BEGIN

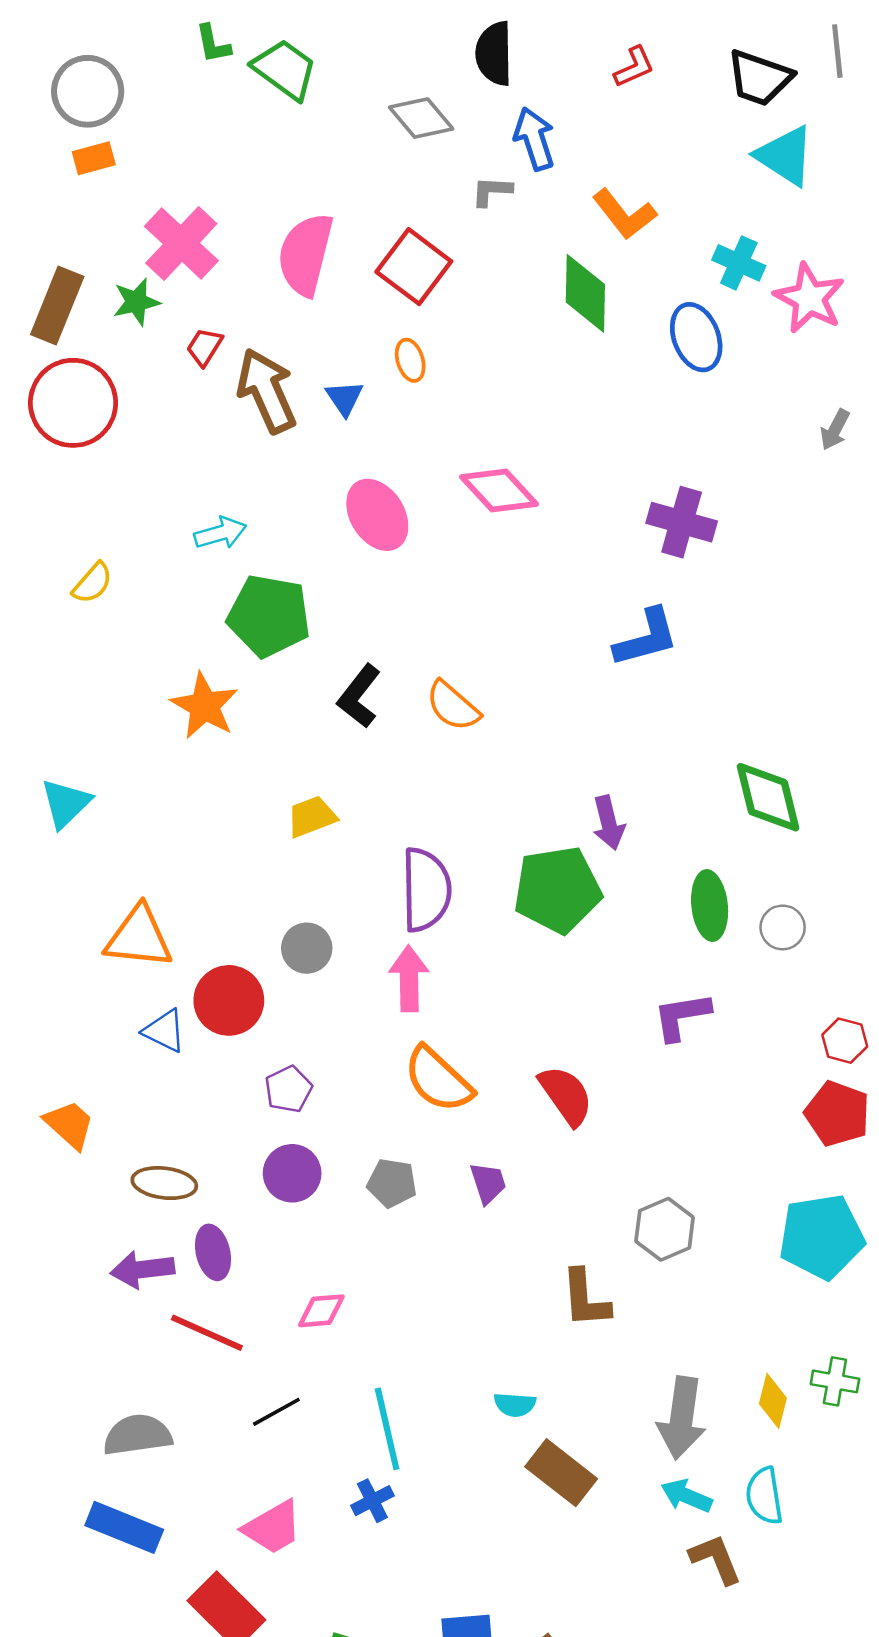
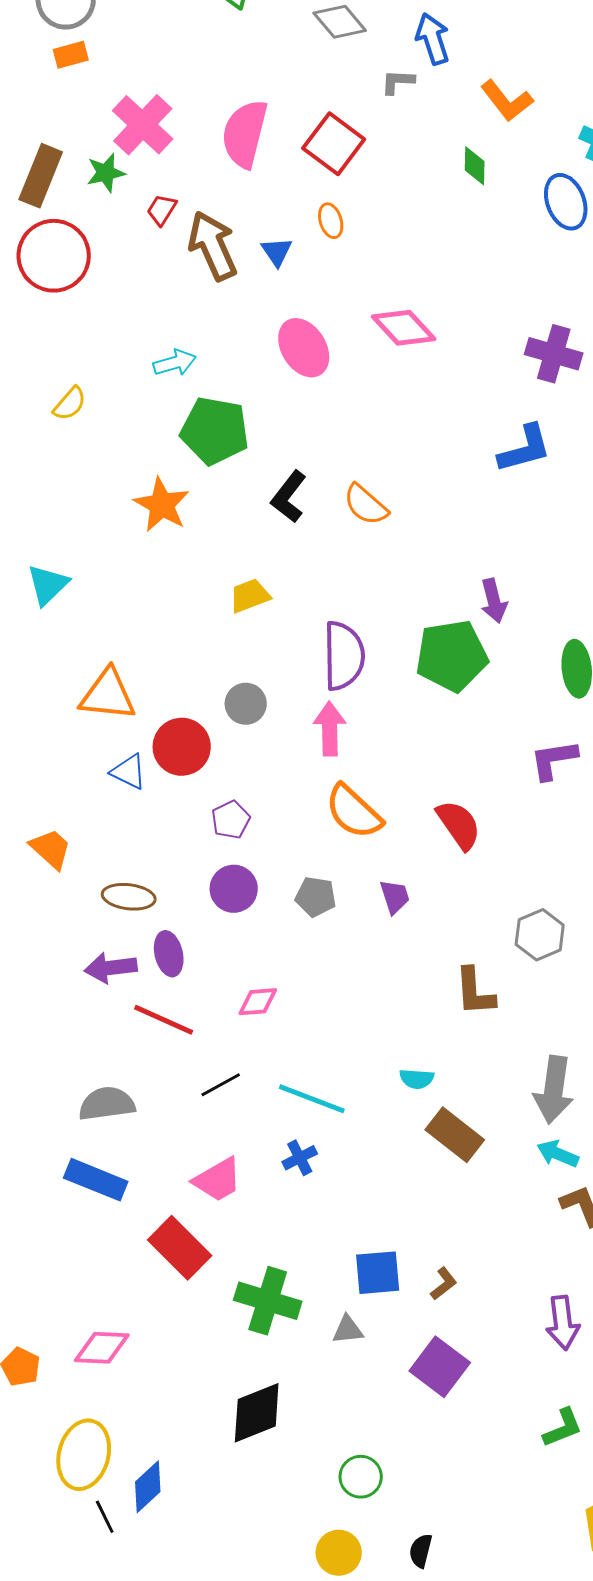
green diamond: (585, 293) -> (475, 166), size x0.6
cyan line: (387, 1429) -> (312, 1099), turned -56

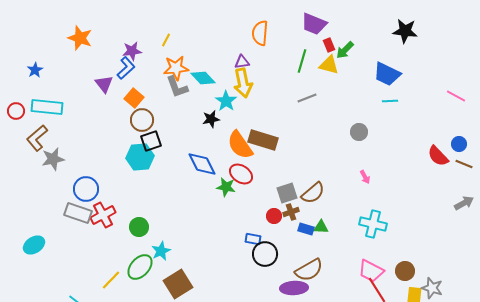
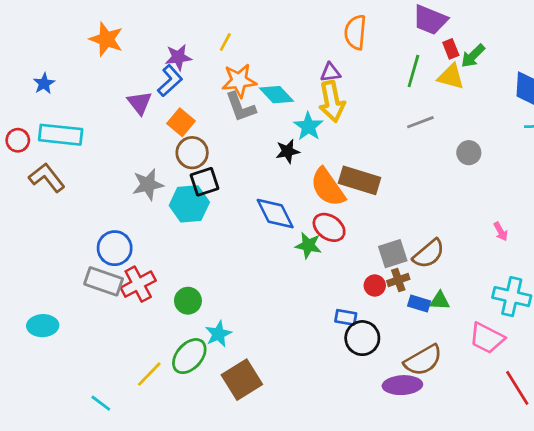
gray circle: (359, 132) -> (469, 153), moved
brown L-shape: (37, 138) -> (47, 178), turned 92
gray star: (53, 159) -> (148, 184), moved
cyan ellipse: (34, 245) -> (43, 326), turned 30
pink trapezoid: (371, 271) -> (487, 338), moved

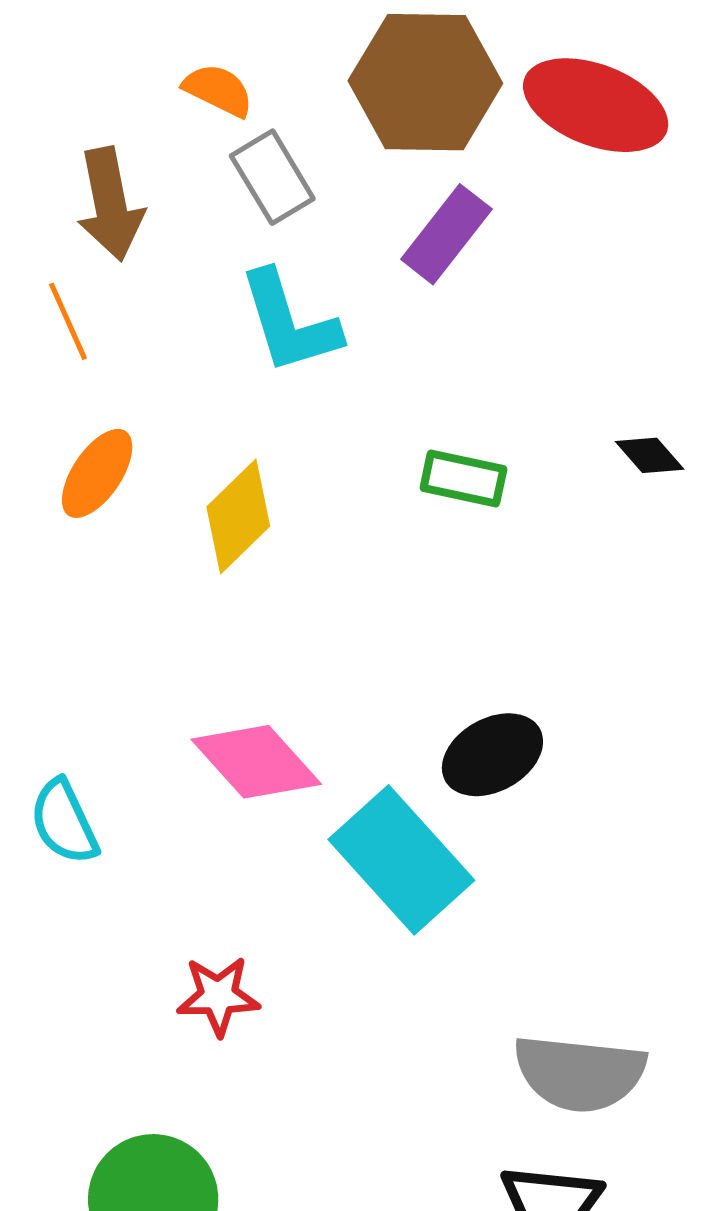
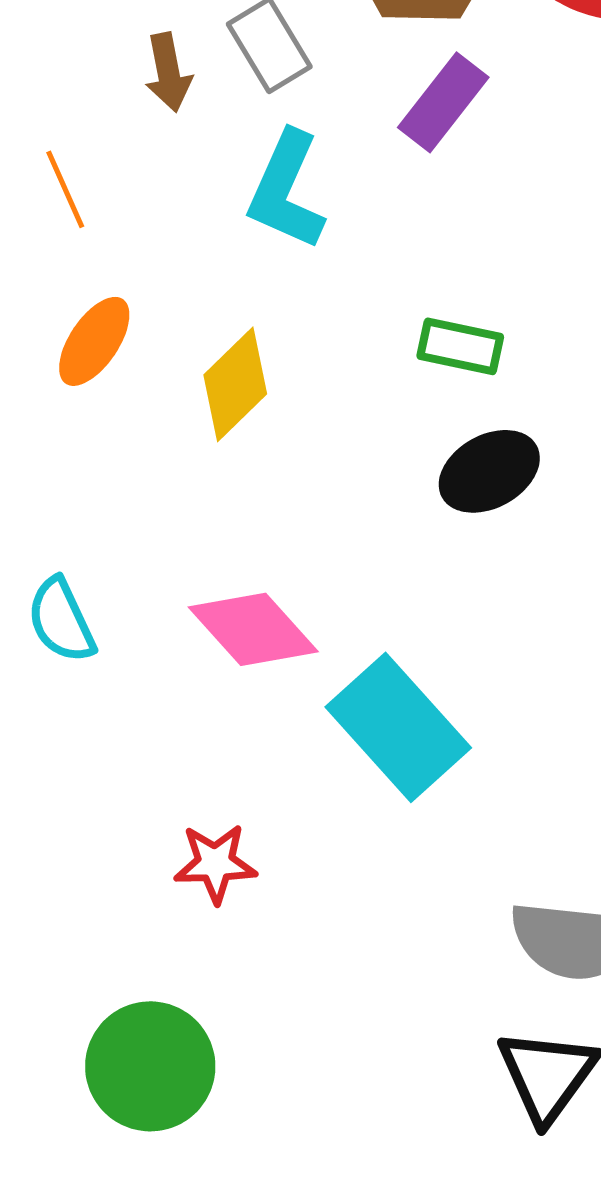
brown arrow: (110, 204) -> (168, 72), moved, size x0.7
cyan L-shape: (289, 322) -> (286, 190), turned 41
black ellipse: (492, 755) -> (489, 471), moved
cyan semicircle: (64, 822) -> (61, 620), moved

END

Exercise requirements: What belongs in the answer is each line of the listing that contains the word "gray".

Response below:
gray circle: (359, 132) -> (469, 153), moved
gray star: (53, 159) -> (148, 184), moved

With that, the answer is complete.